-- WHAT IS BEING ASKED --
The result should be the lines from the one holding "Someone scaled the" to the end of the records below, repeated exactly. No pictures.

-- SOURCE RECORDS --
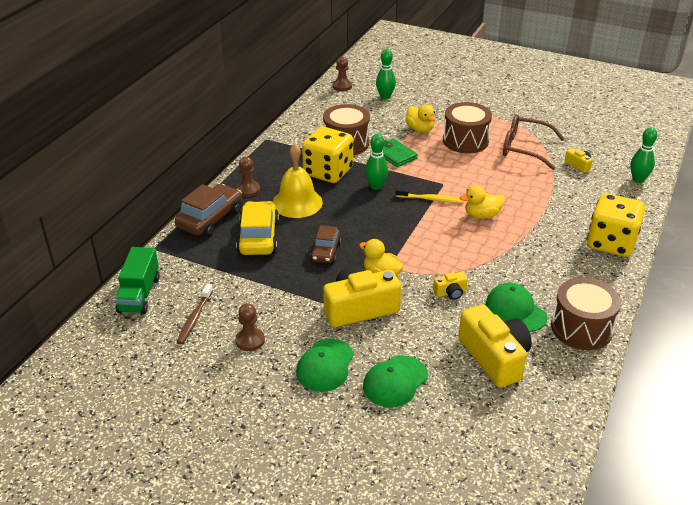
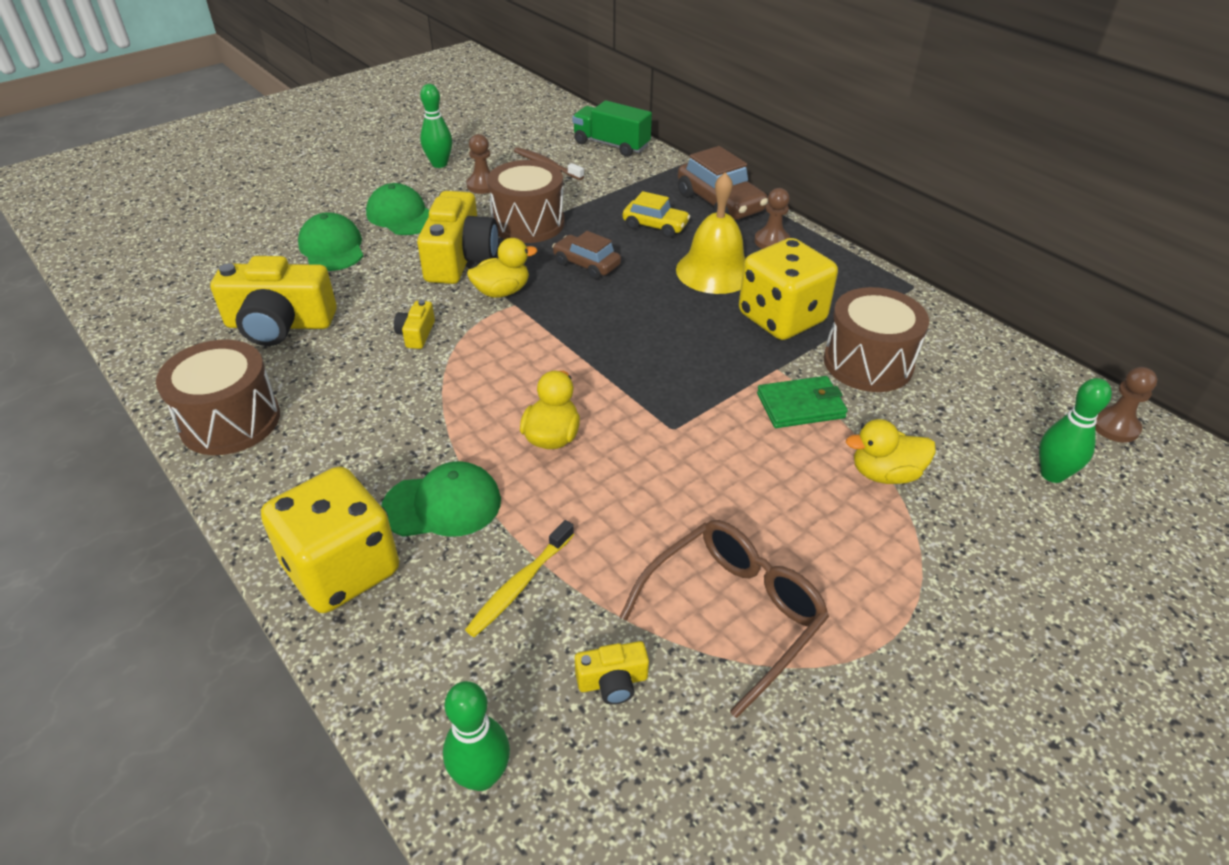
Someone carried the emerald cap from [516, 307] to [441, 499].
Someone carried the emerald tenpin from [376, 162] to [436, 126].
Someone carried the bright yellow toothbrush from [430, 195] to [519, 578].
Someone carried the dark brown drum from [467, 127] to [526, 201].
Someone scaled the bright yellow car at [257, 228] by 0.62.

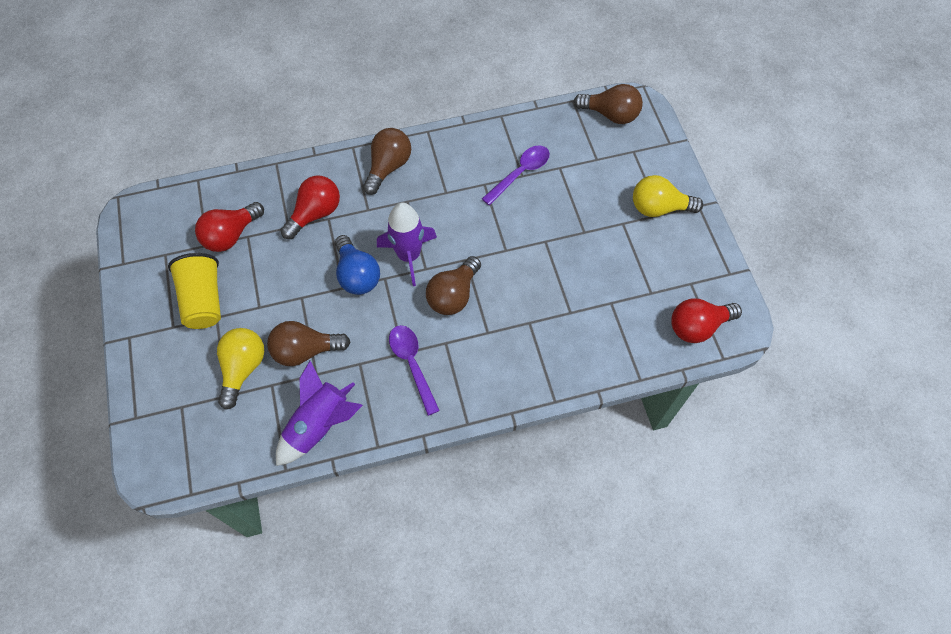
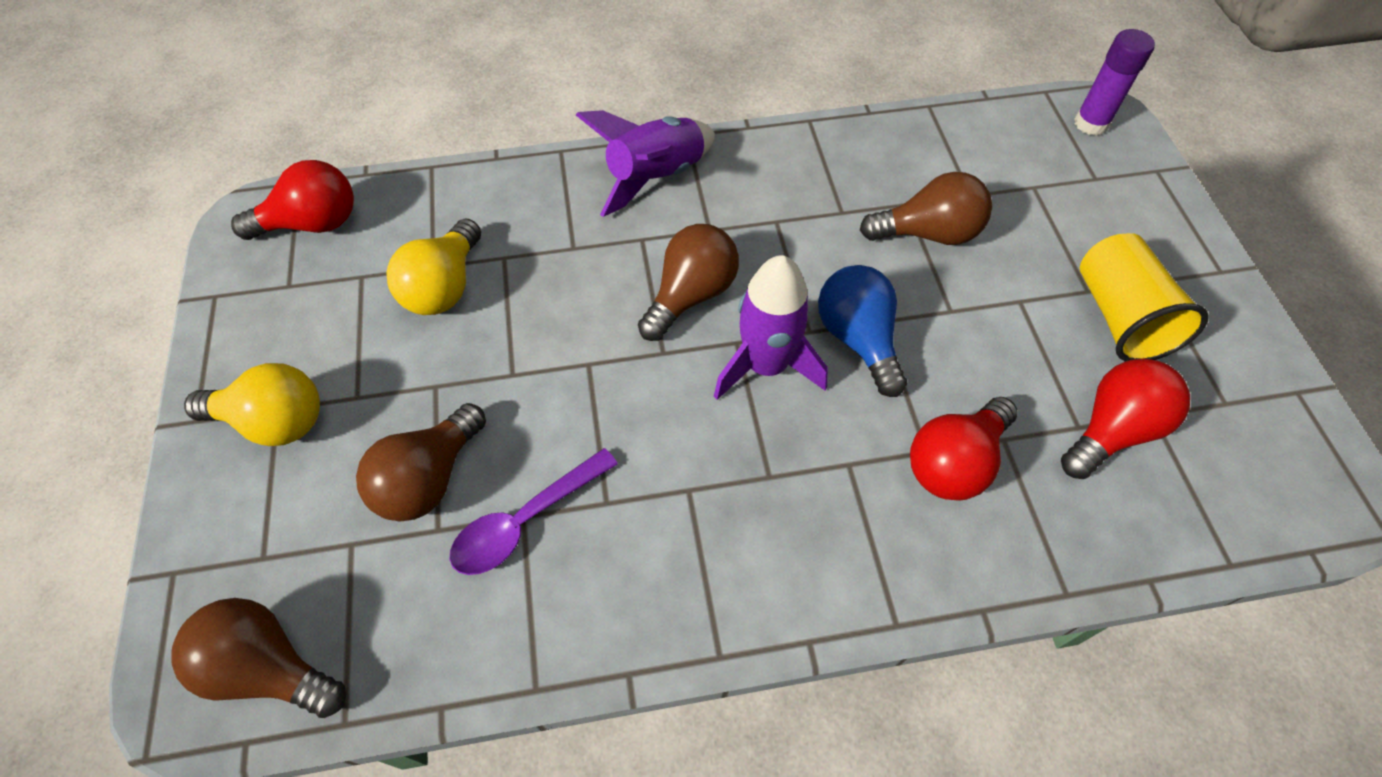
Someone carried the dark brown light bulb from [387, 161] to [421, 462].
Someone carried the bright yellow light bulb from [240, 369] to [433, 267].
Someone carried the purple rocket from [319, 413] to [645, 163].
Someone put down the purple glue at [1114, 82].
Someone took away the purple tablespoon at [414, 370].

-- THE ANSWER --
Someone scaled the bright yellow car at [257, 228] by 0.62.

Someone carried the dark brown light bulb from [387, 161] to [421, 462].
Someone carried the bright yellow light bulb from [240, 369] to [433, 267].
Someone carried the purple rocket from [319, 413] to [645, 163].
Someone put down the purple glue at [1114, 82].
Someone took away the purple tablespoon at [414, 370].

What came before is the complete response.